What this task involves: Filter the listing below, copying every line in which the word "turned" appears.

Collected data:
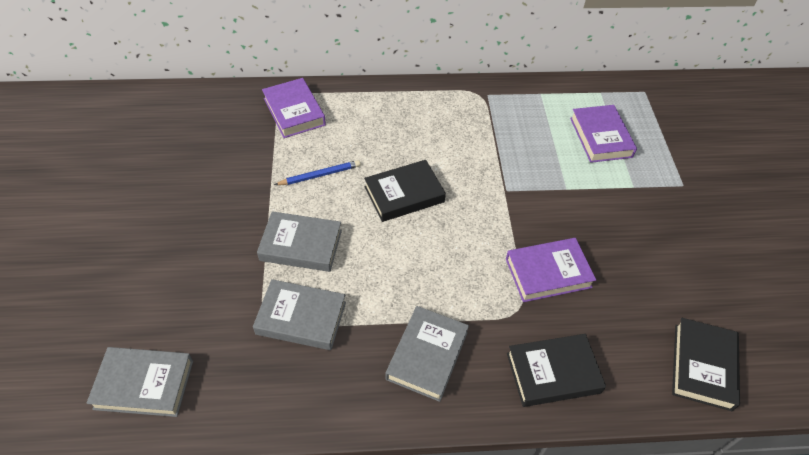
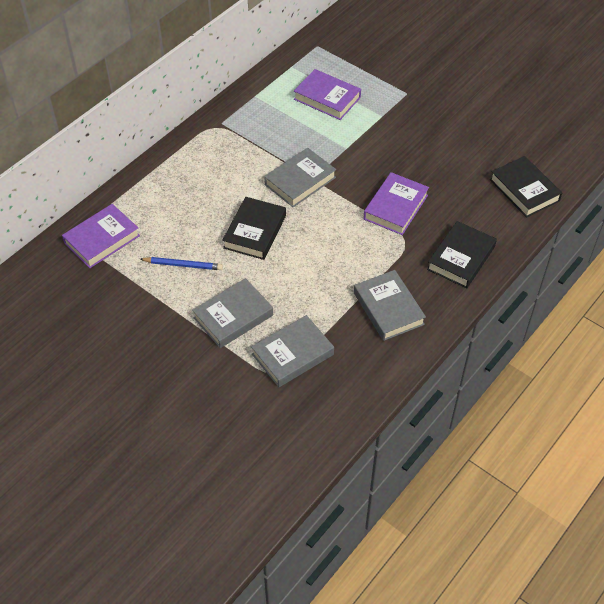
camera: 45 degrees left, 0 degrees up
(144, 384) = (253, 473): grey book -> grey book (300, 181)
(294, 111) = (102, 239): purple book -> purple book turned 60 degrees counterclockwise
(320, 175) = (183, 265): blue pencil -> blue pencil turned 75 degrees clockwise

Solution to the problem:
(294, 111) = (102, 239): purple book -> purple book turned 60 degrees counterclockwise
(320, 175) = (183, 265): blue pencil -> blue pencil turned 75 degrees clockwise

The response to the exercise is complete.